Count the lines of the records below that contain the string "height", with case counting, and reply with the number alone.

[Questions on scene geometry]

---

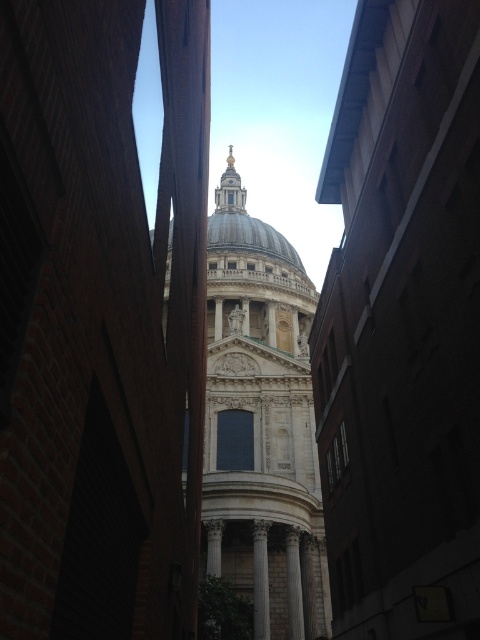
This screenshot has height=640, width=480. What are the coordinates of `white marble dome at center` in the screenshot? It's located at (244, 225).

How distant is white marble dome at center from white marble column at center?

A distance of 87.75 meters exists between white marble dome at center and white marble column at center.

You are a GUI agent. You are given a task and a screenshot of the screen. Output one action in this format:
    pyautogui.click(x=<x>, y=<y>)
    Task: Click on the white marble dome at center
    Image resolution: width=480 pixels, height=640 pixels.
    Given the screenshot: What is the action you would take?
    pyautogui.click(x=244, y=225)

The height and width of the screenshot is (640, 480). What do you see at coordinates (260, 410) in the screenshot? I see `white stone church at center` at bounding box center [260, 410].

Is white stone church at center positioned in front of white marble column at center?

Yes.

The height and width of the screenshot is (640, 480). Describe the element at coordinates (260, 410) in the screenshot. I see `white stone church at center` at that location.

Image resolution: width=480 pixels, height=640 pixels. In order to click on white stone church at center in this screenshot , I will do `click(260, 410)`.

Between white stone church at center and white marble dome at center, which one appears on the right side from the viewer's perspective?

white marble dome at center

Does white stone church at center have a lesser height compared to white marble dome at center?

In fact, white stone church at center may be taller than white marble dome at center.

Where is `white stone church at center`? white stone church at center is located at coordinates (260, 410).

---

→ EXERCISE SOLUTION:
6